══ Exercise data ══

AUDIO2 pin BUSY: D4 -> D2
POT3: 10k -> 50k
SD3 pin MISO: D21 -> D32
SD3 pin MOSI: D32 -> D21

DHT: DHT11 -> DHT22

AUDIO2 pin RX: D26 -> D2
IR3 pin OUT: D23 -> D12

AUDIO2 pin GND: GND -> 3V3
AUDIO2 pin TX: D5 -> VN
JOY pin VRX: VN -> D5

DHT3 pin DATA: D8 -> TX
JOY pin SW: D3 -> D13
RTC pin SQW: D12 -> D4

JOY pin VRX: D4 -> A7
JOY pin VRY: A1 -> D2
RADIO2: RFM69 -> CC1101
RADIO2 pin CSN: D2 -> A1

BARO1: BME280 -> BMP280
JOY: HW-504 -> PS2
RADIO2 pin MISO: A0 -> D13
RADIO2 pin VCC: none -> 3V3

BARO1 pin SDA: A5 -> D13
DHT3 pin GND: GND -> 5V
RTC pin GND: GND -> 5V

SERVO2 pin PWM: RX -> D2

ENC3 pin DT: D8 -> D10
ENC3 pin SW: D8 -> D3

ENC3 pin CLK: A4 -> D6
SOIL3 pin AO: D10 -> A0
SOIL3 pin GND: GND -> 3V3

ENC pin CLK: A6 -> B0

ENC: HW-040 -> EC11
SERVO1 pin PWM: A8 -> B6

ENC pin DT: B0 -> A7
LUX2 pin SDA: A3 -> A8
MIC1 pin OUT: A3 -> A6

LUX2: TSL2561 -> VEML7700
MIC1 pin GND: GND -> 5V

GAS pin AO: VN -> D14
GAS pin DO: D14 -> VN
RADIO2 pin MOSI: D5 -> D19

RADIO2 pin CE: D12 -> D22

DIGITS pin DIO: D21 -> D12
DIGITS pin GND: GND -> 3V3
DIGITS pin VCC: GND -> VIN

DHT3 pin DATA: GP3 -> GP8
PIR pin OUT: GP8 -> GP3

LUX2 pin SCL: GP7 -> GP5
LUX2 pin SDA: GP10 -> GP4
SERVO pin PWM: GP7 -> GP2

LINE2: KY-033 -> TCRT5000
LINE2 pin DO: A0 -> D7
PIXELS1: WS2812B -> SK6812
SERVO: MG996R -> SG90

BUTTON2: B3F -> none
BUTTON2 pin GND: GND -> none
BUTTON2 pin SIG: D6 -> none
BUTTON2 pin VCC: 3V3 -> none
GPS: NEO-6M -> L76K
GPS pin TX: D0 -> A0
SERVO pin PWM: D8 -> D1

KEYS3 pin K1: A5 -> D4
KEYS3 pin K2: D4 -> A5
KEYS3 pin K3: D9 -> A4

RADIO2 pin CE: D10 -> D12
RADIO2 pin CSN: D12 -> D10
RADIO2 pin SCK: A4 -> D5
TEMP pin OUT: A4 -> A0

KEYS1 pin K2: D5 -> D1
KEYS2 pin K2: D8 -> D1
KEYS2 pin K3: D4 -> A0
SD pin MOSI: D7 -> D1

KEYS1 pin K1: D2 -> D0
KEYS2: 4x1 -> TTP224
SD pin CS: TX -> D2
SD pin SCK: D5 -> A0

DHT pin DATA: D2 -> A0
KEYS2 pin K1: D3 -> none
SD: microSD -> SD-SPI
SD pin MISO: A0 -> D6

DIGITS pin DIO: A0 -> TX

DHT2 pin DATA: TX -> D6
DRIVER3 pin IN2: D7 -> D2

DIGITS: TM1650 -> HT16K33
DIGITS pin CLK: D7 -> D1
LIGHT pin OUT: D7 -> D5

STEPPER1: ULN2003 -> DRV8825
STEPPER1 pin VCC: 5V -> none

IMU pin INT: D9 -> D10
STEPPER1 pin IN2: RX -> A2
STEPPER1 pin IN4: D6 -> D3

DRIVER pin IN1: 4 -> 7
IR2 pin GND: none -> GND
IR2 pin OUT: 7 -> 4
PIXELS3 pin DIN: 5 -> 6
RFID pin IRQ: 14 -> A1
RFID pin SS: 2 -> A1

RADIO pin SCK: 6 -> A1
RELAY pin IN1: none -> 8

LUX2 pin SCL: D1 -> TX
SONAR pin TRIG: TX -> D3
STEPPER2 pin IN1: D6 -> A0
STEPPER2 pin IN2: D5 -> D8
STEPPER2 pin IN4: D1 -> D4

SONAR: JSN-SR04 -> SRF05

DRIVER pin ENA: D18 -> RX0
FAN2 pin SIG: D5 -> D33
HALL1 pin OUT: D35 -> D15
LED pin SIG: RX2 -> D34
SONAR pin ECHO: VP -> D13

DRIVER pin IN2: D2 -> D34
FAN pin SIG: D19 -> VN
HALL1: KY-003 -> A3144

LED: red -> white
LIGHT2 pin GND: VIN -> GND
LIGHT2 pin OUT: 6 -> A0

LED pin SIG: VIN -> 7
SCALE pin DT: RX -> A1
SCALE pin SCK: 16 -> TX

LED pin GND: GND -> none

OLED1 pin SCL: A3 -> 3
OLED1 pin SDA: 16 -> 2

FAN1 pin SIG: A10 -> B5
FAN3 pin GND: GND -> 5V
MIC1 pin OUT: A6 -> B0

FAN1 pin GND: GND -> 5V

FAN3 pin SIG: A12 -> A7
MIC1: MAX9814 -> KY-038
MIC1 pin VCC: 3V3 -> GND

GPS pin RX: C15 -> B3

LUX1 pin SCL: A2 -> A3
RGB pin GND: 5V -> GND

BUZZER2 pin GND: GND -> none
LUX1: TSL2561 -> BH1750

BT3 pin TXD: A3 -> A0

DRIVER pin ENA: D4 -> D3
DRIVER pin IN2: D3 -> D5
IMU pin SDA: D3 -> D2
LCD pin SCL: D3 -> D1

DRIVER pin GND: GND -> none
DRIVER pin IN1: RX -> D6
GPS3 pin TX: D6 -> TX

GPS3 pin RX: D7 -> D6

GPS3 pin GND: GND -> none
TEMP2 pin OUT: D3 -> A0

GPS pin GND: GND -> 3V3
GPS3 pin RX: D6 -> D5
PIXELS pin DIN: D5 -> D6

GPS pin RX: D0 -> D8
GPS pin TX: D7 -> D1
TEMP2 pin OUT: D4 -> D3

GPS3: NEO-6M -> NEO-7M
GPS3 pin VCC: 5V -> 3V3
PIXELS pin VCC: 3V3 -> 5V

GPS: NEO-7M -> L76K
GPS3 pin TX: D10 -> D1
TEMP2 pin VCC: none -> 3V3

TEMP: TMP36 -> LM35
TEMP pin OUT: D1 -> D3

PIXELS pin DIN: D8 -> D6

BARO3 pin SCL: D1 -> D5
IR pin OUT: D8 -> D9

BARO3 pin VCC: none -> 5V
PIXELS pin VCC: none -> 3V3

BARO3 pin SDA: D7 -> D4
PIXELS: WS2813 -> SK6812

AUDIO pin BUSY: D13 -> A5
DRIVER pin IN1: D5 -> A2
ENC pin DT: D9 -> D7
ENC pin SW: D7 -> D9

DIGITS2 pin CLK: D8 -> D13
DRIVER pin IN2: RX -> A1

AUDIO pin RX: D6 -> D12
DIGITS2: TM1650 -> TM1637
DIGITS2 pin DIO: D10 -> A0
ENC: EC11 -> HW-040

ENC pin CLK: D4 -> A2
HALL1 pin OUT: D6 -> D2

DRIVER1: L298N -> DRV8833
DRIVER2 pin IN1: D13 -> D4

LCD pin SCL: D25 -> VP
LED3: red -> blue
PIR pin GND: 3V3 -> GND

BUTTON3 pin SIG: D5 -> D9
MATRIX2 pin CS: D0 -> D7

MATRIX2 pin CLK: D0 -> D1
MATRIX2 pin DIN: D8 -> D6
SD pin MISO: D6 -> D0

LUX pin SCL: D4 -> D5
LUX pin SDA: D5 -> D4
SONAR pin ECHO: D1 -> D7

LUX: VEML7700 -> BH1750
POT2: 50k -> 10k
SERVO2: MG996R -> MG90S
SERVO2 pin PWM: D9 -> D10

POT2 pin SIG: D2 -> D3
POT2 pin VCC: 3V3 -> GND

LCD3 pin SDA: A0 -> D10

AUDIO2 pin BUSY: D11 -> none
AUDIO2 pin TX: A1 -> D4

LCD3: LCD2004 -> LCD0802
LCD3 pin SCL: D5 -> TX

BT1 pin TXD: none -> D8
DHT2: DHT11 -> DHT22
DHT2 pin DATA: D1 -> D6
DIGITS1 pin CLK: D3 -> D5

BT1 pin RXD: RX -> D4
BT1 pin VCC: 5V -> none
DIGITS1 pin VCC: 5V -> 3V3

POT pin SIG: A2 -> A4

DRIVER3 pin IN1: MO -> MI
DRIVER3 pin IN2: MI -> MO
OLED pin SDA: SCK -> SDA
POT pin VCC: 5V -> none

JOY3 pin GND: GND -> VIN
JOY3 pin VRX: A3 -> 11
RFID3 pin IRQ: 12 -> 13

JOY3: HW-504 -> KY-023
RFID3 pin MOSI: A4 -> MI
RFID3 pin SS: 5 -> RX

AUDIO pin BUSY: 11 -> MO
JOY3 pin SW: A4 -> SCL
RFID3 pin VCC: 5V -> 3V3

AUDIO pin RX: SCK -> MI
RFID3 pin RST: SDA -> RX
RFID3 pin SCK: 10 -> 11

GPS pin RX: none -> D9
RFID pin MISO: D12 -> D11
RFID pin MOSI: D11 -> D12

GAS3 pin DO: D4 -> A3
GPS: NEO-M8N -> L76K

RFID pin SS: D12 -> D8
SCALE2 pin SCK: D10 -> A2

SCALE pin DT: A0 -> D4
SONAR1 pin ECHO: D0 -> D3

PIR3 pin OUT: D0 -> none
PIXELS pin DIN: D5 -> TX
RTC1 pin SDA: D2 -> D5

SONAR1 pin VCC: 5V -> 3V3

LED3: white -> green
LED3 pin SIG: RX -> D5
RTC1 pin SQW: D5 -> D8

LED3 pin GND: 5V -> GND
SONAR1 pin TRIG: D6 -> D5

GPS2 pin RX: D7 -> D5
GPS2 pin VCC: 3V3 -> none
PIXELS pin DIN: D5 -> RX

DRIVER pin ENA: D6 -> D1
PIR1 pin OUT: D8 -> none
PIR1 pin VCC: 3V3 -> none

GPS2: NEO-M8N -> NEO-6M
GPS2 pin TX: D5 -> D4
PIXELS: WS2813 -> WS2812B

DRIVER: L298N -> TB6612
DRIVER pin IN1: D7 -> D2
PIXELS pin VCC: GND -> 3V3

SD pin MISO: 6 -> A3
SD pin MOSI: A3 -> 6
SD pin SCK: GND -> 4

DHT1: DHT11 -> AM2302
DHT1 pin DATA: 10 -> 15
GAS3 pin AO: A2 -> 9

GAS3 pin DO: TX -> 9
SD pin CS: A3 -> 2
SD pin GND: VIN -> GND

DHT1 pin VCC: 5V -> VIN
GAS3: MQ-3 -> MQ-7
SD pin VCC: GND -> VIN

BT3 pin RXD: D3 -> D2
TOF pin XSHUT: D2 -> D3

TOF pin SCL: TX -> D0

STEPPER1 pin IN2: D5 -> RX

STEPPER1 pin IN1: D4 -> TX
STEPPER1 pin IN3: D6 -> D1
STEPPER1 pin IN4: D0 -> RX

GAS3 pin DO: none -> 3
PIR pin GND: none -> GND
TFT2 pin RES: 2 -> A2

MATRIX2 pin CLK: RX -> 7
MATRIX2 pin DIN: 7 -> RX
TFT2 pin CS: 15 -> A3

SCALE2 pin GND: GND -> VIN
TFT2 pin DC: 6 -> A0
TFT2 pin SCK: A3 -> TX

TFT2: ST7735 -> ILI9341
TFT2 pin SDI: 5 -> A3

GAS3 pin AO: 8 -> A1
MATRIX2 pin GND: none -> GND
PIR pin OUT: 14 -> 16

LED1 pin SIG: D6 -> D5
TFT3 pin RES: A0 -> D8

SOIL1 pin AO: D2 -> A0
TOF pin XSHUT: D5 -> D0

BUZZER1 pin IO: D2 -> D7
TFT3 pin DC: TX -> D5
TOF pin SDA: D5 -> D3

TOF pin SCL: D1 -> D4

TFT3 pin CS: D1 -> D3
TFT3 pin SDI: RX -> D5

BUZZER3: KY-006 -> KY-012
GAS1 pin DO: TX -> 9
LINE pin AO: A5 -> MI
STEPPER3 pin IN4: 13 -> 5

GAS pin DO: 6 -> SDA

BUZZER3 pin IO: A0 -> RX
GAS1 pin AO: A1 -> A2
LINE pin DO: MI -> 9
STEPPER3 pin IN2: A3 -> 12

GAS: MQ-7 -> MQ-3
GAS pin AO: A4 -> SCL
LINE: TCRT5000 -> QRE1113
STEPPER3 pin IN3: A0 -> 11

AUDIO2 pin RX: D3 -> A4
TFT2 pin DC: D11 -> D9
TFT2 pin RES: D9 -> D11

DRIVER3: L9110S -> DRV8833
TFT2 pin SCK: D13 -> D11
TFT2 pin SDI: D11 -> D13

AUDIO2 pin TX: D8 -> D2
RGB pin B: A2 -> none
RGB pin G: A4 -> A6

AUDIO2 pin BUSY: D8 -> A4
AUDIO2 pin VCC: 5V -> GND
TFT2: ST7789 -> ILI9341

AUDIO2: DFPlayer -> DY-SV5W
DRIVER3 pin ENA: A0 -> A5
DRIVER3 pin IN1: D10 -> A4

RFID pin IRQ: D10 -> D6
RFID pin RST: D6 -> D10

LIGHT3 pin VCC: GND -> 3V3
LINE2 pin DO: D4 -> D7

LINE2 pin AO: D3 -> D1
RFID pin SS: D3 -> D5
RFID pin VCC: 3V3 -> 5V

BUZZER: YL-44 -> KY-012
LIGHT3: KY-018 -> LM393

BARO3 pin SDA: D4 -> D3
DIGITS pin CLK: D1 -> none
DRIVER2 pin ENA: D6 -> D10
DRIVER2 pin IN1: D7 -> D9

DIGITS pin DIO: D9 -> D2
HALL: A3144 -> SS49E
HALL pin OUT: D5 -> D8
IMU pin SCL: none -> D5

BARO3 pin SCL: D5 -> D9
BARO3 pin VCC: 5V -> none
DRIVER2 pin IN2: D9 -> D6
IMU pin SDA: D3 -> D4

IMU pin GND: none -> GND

═══

Since only part of the listing is wanted, copy exactly the lines from the one holding "BT3 pin TXD: A3 -> A0" to the one holding "GPS pin GND: GND -> 3V3", both included.

BT3 pin TXD: A3 -> A0

DRIVER pin ENA: D4 -> D3
DRIVER pin IN2: D3 -> D5
IMU pin SDA: D3 -> D2
LCD pin SCL: D3 -> D1

DRIVER pin GND: GND -> none
DRIVER pin IN1: RX -> D6
GPS3 pin TX: D6 -> TX

GPS3 pin RX: D7 -> D6

GPS3 pin GND: GND -> none
TEMP2 pin OUT: D3 -> A0

GPS pin GND: GND -> 3V3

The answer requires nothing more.